BEGIN Information supplied
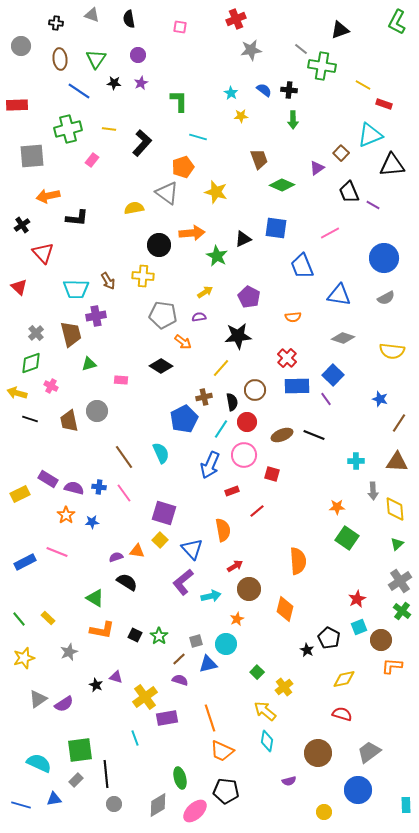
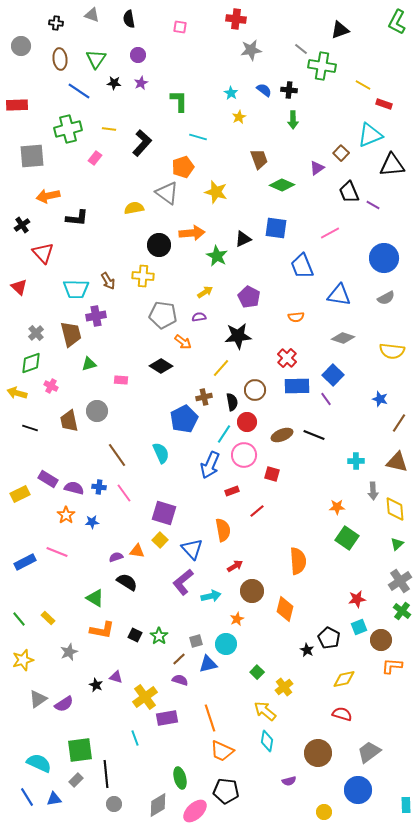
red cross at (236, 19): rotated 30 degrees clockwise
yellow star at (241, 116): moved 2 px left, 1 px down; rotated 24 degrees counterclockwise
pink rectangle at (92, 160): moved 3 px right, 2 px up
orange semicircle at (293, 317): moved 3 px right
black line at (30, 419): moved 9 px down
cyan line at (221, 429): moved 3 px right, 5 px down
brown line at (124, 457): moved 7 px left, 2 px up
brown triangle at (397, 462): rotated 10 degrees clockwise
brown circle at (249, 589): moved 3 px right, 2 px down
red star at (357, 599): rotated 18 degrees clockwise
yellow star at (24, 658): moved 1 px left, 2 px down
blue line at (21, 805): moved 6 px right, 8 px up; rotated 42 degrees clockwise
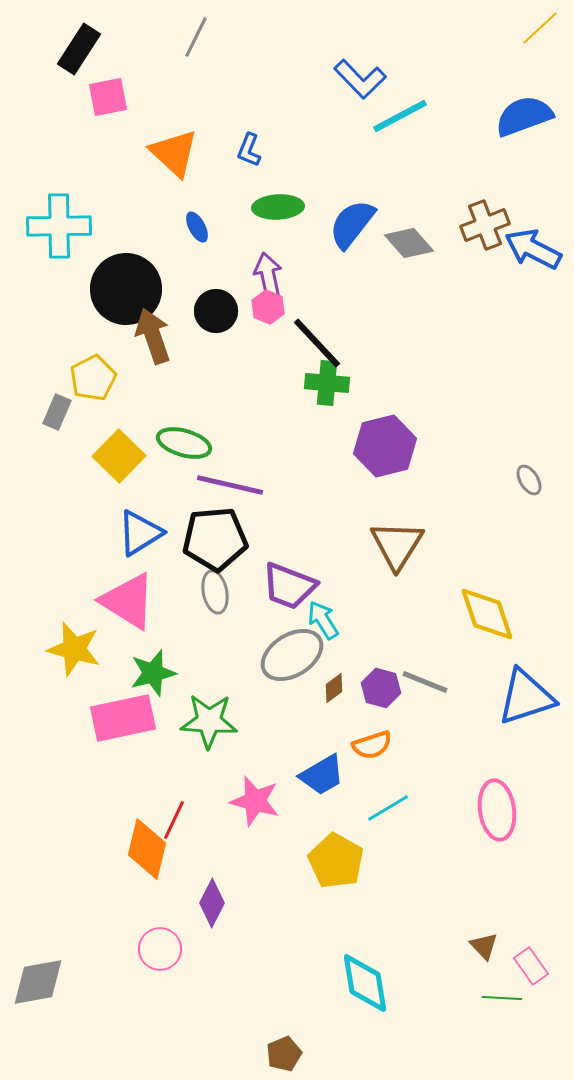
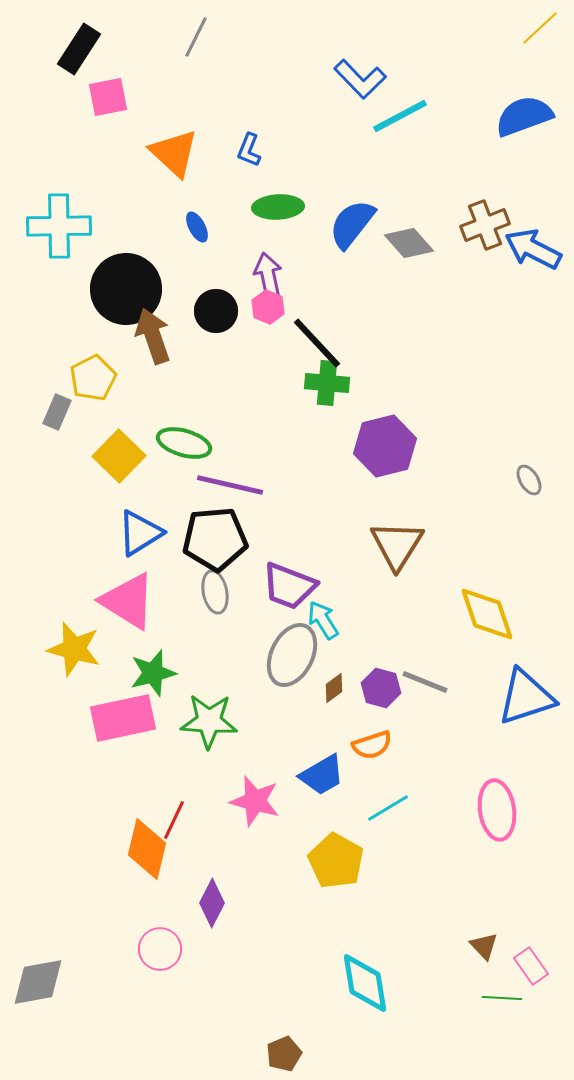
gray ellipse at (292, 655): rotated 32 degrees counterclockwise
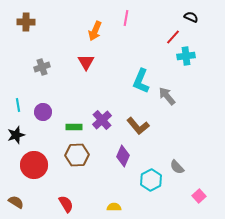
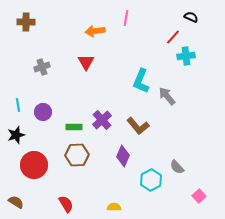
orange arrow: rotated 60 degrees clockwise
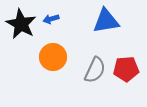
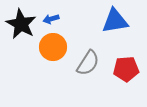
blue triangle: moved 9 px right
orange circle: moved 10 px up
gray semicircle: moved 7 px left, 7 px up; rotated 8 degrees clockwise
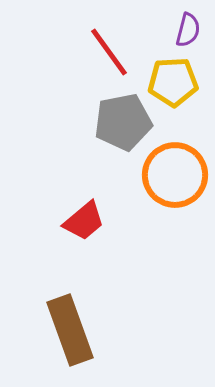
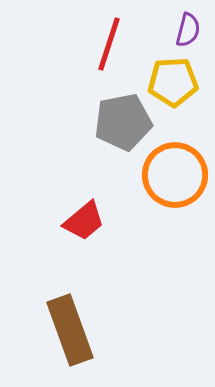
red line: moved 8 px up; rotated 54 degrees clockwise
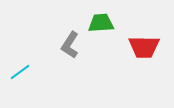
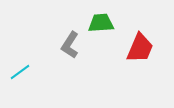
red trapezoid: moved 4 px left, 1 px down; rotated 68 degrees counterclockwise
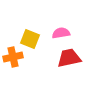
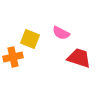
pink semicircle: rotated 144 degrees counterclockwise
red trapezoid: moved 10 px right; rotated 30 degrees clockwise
END Information supplied
▶ [Work item]:
Pictures aside, return exactly the lines from the data above, starting at the line that has "orange arrow: rotated 60 degrees clockwise" and ending at the line that has "pink semicircle: rotated", both included.

▶ [Answer space]:
orange arrow: rotated 60 degrees clockwise
blue triangle: moved 9 px right
orange circle: moved 10 px up
gray semicircle: moved 7 px left, 7 px up; rotated 8 degrees clockwise
red line: moved 8 px up; rotated 54 degrees clockwise
red trapezoid: moved 4 px left, 1 px down; rotated 68 degrees counterclockwise
pink semicircle: rotated 144 degrees counterclockwise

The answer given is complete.